## [LISTED RECORDS]

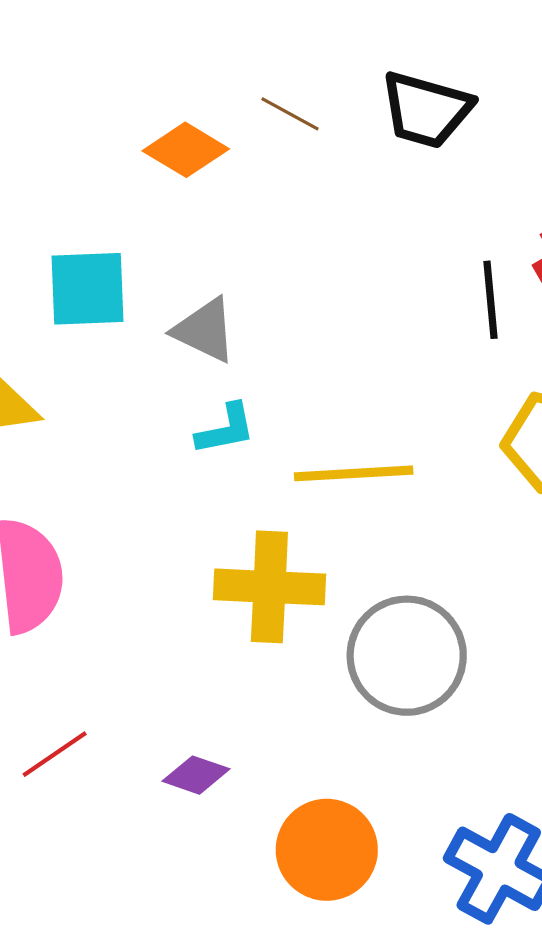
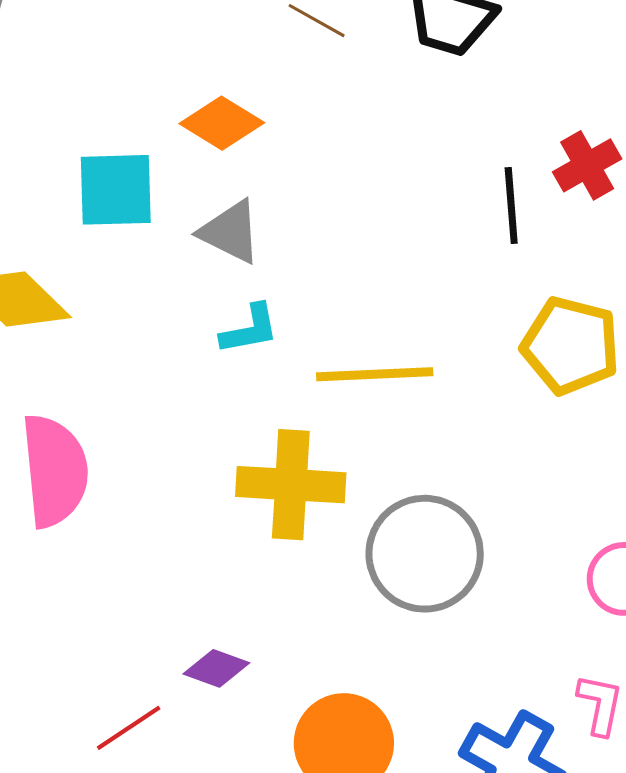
orange diamond: (186, 150) -> (222, 123), moved
red line: (55, 754) -> (129, 728), moved

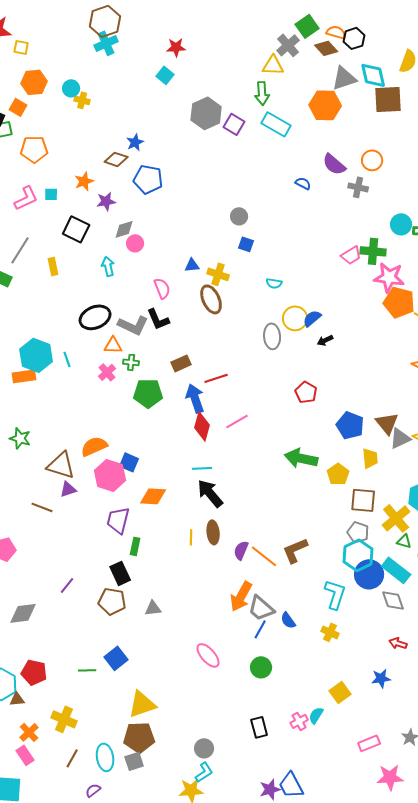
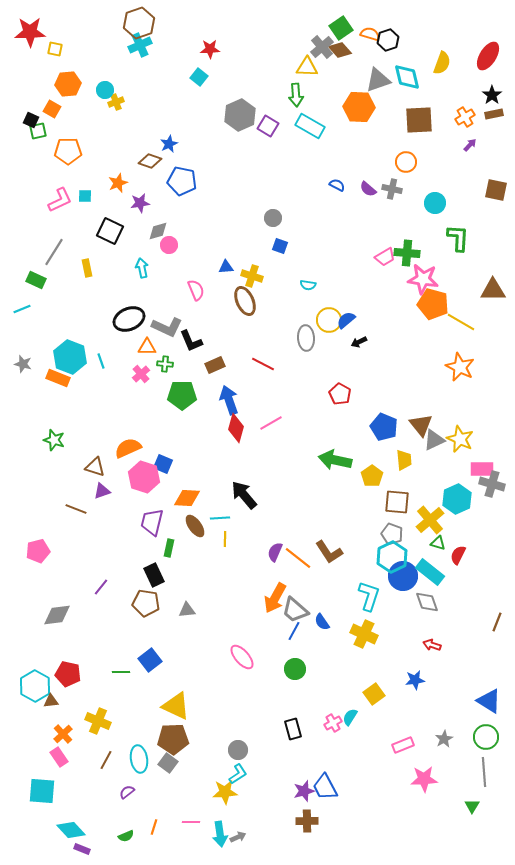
brown diamond: (326, 48) -> (340, 50), moved
brown square: (388, 99) -> (419, 120), moved
yellow cross: (82, 100) -> (116, 102), turned -35
purple semicircle: (334, 164) -> (368, 189), moved, size x0.7
cyan circle: (401, 224) -> (435, 203), moved
black L-shape: (158, 319) -> (191, 341), moved
orange rectangle: (24, 376) -> (58, 378), turned 30
red line: (216, 378) -> (263, 364), moved, turned 45
brown triangle: (61, 465) -> (95, 467), size x0.7
cyan line: (202, 468) -> (220, 518), moved
brown ellipse: (213, 532) -> (195, 526), moved, turned -30
brown L-shape: (295, 550) -> (329, 552), turned -100
yellow cross: (330, 632) -> (364, 634), size x1.5
yellow triangle: (142, 704) -> (176, 706), turned 44
gray square: (134, 761) -> (168, 763), turned -36

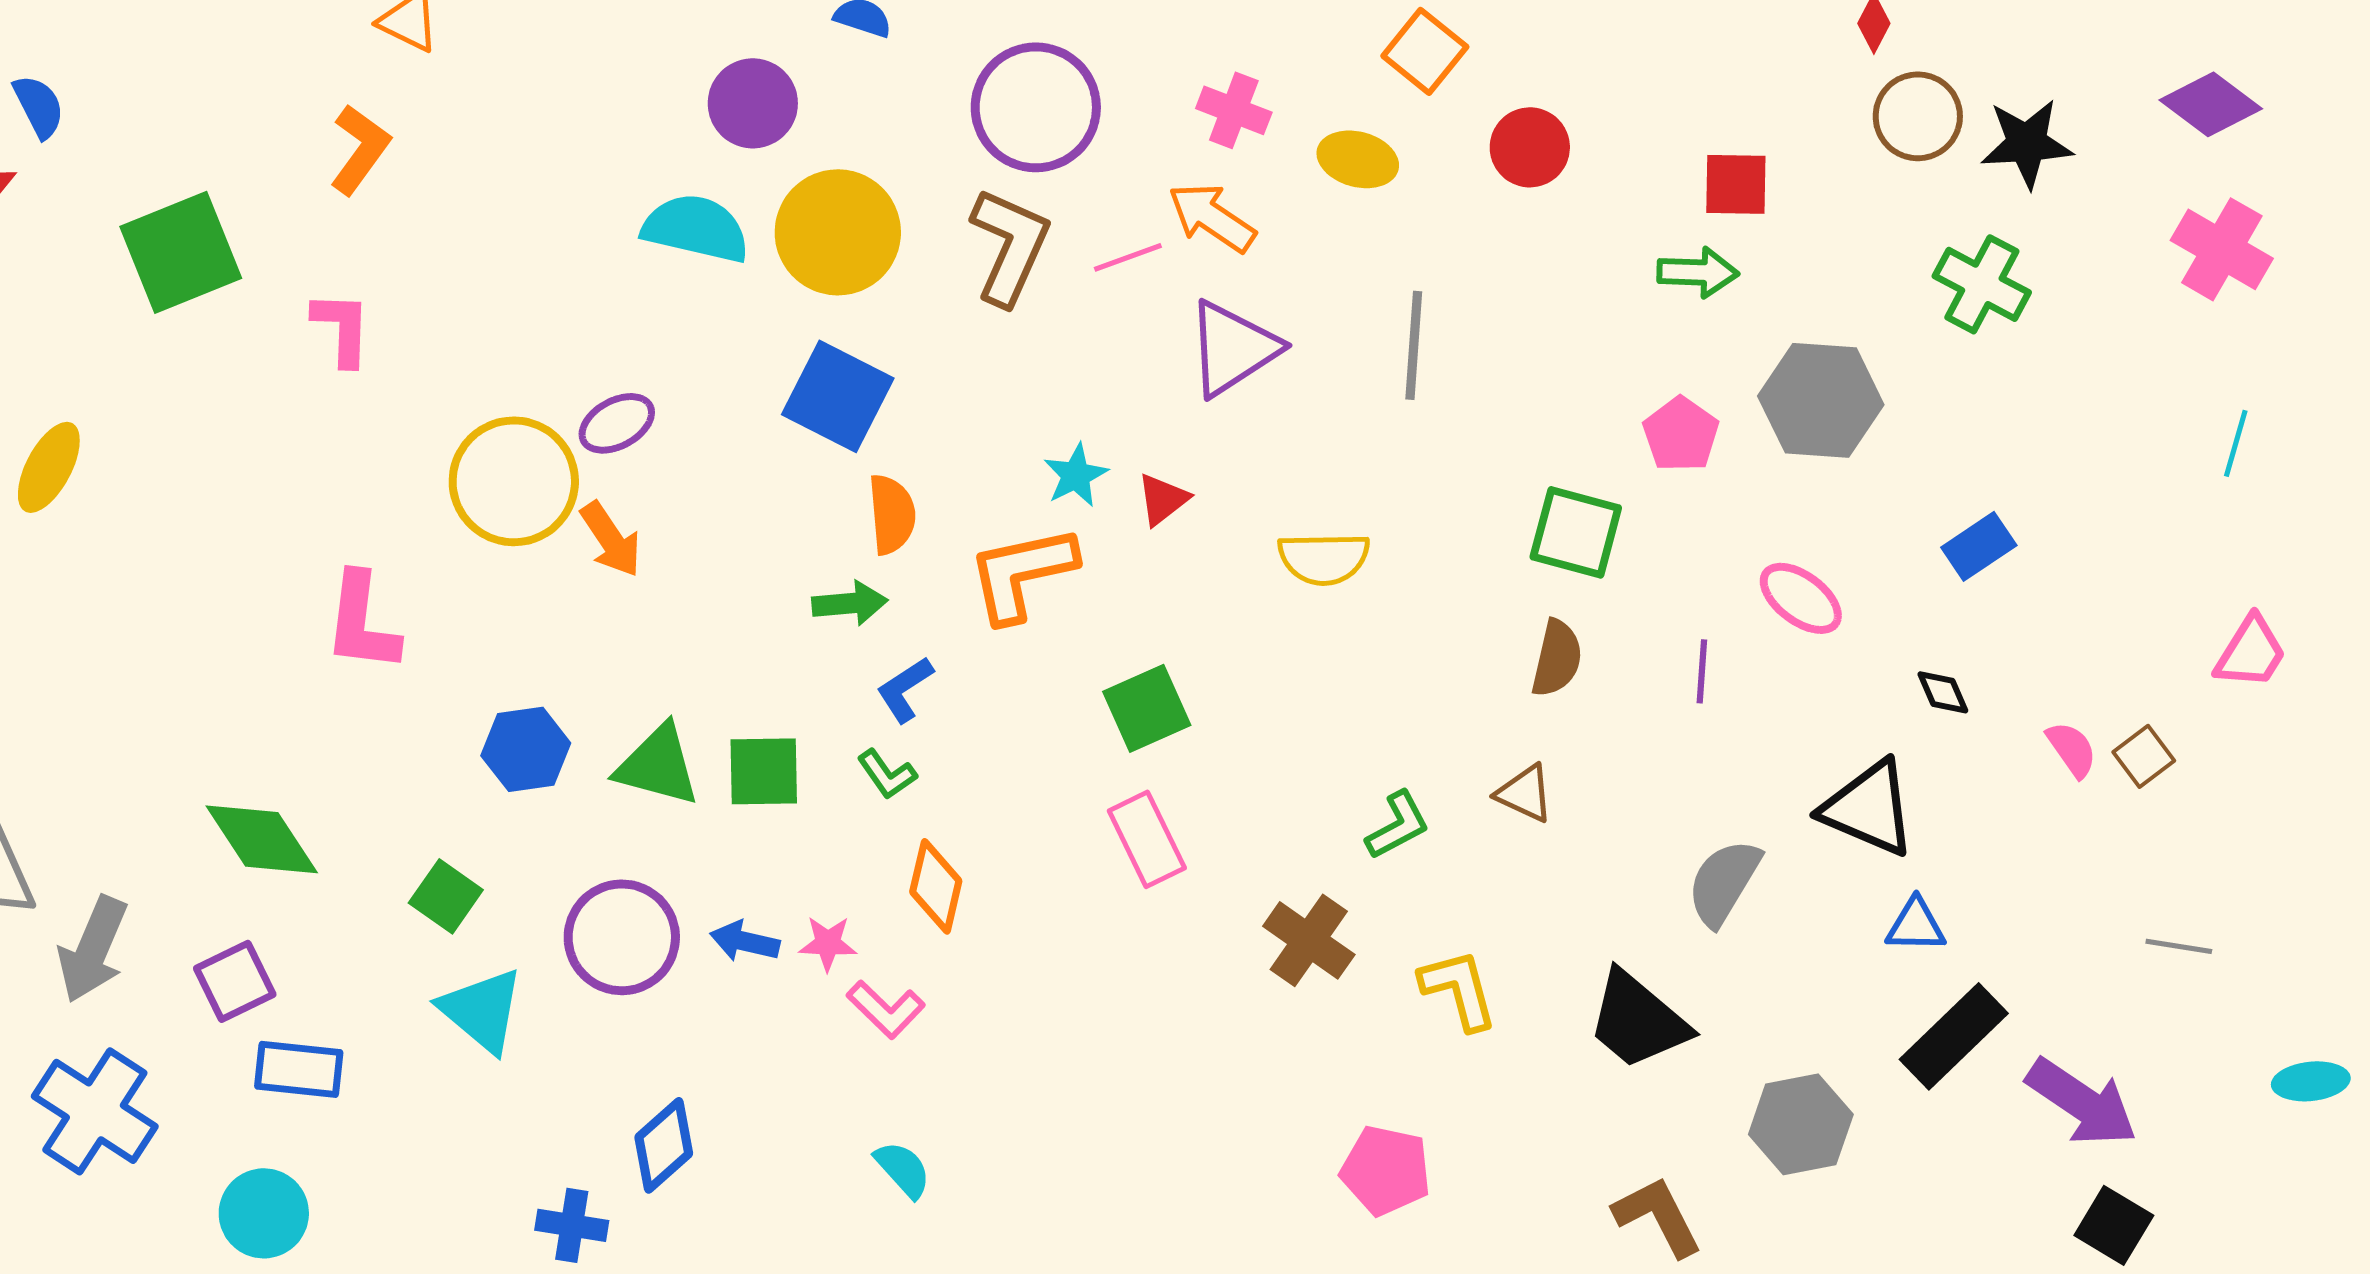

## [AIM OF THE TASK]
Show me all lines in the records that contain "shape".

## [RESULT FOR THIS EXERCISE]
black L-shape: (158, 319) -> (191, 341), moved
brown L-shape: (295, 550) -> (329, 552), turned -100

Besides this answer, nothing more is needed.